↓
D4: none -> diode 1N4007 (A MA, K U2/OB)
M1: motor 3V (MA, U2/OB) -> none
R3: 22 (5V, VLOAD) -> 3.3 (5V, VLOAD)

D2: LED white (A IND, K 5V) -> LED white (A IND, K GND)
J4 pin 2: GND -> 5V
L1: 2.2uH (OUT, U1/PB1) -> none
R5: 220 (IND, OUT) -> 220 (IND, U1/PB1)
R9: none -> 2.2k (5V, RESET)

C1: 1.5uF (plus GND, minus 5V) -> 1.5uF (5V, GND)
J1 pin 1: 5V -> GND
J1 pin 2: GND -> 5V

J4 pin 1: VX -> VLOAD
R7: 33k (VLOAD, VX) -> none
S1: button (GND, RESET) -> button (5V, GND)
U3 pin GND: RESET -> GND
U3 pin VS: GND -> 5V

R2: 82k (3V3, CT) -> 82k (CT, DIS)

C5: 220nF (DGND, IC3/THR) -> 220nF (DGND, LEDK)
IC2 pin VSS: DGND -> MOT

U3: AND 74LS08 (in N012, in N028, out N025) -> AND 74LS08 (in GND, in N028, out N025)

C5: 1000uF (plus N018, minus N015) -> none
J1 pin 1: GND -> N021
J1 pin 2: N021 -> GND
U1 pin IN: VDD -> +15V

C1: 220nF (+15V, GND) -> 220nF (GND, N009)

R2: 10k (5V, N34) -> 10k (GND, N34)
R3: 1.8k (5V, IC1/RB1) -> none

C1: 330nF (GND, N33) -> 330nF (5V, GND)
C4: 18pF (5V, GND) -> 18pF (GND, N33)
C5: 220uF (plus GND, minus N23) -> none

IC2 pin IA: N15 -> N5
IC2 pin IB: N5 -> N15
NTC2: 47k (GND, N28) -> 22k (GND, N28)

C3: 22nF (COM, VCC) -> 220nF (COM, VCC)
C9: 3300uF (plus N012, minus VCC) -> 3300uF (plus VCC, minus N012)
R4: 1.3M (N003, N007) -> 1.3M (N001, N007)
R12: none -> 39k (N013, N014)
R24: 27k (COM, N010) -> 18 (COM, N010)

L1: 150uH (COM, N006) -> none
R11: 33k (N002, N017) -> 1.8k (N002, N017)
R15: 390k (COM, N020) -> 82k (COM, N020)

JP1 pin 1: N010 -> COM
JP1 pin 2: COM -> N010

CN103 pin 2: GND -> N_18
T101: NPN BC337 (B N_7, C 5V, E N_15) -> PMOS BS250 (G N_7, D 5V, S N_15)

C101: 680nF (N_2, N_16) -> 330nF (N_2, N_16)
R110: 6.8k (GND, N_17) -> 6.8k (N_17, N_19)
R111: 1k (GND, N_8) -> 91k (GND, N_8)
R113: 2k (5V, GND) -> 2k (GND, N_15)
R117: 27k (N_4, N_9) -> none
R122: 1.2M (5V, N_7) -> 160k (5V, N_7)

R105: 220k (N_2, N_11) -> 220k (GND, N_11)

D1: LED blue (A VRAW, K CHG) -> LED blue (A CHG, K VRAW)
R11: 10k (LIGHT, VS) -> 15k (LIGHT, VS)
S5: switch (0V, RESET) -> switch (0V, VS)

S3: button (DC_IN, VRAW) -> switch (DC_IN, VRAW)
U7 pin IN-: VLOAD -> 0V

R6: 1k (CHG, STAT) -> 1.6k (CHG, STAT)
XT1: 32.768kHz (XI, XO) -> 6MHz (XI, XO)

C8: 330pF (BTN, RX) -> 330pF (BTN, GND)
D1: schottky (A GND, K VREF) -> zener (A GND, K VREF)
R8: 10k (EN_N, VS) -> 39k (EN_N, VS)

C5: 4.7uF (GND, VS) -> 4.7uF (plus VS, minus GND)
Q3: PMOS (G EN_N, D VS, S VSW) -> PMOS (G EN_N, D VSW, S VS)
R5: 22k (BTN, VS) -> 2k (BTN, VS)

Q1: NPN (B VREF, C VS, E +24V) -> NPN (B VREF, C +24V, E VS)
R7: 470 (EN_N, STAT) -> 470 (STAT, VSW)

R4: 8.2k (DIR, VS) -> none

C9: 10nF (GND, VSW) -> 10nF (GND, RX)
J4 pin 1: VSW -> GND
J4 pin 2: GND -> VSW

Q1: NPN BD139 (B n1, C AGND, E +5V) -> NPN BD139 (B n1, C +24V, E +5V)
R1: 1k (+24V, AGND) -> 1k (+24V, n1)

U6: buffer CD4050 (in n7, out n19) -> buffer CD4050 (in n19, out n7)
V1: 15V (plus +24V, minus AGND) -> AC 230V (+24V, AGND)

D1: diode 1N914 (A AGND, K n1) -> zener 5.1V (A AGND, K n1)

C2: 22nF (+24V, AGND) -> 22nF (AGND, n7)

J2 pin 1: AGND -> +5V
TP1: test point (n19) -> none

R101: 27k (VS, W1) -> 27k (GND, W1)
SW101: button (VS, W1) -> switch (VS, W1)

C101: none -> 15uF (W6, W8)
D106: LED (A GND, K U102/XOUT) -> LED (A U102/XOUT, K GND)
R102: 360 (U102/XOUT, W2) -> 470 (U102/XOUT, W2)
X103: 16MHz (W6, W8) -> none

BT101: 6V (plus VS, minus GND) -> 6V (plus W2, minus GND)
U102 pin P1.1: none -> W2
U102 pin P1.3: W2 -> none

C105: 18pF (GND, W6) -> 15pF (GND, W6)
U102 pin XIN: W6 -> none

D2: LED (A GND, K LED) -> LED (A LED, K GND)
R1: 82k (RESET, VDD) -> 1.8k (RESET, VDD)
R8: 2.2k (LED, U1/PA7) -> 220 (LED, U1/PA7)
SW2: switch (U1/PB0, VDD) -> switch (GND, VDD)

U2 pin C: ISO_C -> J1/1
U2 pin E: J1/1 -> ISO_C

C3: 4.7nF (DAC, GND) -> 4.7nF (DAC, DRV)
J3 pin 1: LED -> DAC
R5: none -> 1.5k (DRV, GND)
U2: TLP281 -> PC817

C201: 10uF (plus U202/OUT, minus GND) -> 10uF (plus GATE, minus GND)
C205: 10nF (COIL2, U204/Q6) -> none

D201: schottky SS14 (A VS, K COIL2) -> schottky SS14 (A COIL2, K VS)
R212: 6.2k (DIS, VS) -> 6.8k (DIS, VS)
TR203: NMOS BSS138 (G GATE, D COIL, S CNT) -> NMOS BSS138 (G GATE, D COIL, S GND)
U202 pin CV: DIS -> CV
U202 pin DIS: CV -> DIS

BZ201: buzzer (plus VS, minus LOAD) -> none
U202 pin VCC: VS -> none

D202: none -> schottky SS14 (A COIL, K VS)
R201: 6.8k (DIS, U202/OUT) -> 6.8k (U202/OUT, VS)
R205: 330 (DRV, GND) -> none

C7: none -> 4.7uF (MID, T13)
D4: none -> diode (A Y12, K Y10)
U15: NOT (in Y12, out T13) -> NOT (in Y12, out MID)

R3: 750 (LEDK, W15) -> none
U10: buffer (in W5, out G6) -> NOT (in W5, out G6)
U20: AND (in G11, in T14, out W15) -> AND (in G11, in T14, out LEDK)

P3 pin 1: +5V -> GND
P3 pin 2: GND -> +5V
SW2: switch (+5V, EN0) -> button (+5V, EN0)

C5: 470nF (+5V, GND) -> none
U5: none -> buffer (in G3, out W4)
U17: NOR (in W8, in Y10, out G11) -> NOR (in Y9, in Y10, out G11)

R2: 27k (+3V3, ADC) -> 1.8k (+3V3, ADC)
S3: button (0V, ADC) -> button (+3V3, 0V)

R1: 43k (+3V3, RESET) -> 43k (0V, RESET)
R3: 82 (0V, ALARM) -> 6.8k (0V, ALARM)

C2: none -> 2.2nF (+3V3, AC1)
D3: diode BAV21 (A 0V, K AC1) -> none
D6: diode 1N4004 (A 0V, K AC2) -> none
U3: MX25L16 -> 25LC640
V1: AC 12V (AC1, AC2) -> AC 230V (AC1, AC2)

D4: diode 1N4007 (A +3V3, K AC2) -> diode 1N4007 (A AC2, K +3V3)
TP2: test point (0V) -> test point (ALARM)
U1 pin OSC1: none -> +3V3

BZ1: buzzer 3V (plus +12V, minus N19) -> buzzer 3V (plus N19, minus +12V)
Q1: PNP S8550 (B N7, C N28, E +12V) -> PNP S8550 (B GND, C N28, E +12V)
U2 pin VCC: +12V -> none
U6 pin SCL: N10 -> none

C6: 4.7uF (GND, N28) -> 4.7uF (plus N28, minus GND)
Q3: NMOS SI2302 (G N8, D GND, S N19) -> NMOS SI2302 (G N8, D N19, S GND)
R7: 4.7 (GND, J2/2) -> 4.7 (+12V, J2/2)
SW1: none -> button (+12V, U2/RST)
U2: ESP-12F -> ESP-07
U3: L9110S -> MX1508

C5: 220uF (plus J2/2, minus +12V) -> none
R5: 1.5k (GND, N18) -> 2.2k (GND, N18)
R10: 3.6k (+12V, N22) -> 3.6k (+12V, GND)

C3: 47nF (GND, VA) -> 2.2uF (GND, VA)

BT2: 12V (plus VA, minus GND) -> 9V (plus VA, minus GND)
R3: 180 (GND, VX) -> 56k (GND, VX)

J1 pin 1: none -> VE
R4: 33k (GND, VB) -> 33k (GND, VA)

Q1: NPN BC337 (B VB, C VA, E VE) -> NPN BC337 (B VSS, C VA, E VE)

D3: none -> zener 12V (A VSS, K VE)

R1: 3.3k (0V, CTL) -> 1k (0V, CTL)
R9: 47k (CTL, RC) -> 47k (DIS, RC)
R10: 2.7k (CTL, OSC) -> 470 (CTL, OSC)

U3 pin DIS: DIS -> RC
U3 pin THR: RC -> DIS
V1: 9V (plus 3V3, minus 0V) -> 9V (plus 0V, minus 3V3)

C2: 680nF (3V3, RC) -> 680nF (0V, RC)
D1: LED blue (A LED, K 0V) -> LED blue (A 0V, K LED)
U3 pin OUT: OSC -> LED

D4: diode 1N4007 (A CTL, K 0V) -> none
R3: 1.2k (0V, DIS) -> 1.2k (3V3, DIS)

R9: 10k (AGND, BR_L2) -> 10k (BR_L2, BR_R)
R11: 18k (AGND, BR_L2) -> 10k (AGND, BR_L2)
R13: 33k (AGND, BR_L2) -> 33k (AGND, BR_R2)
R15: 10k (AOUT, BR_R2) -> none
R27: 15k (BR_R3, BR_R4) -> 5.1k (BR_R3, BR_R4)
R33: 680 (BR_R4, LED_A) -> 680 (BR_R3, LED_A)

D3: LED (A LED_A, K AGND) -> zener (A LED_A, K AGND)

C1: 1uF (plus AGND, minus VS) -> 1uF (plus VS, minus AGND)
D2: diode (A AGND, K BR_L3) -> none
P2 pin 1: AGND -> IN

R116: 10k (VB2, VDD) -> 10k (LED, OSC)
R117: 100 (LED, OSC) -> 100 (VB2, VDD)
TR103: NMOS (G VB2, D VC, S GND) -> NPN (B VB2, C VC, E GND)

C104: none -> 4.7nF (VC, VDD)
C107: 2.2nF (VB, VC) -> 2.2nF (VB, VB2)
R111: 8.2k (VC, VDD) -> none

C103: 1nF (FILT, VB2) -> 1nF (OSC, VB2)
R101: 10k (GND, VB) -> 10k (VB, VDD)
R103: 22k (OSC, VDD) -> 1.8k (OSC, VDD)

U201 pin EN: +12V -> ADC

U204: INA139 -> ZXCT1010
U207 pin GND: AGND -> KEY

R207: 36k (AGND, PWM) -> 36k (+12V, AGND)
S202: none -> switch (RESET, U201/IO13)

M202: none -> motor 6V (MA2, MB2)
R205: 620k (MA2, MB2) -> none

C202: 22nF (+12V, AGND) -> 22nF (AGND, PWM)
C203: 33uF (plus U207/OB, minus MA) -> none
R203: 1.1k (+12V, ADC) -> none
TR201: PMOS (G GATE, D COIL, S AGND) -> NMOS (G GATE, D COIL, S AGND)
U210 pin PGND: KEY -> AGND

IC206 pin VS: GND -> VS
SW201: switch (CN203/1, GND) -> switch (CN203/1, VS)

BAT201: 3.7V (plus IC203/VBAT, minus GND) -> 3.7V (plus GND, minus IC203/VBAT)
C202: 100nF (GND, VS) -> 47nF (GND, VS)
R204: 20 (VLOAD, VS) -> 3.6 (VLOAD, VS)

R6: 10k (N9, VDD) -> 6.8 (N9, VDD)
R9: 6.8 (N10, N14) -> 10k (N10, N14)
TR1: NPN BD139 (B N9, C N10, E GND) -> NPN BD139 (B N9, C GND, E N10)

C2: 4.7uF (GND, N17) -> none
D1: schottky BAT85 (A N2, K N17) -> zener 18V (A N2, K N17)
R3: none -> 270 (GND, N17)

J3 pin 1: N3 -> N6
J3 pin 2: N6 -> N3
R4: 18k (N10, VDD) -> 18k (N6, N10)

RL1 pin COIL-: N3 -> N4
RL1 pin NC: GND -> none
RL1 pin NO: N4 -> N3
↑
• [ASSIGNMENT] For this exercise, gather every line of the data that contains the word "point".

• [EXPECTED OUTPUT]
TP1: test point (n19) -> none
TP2: test point (0V) -> test point (ALARM)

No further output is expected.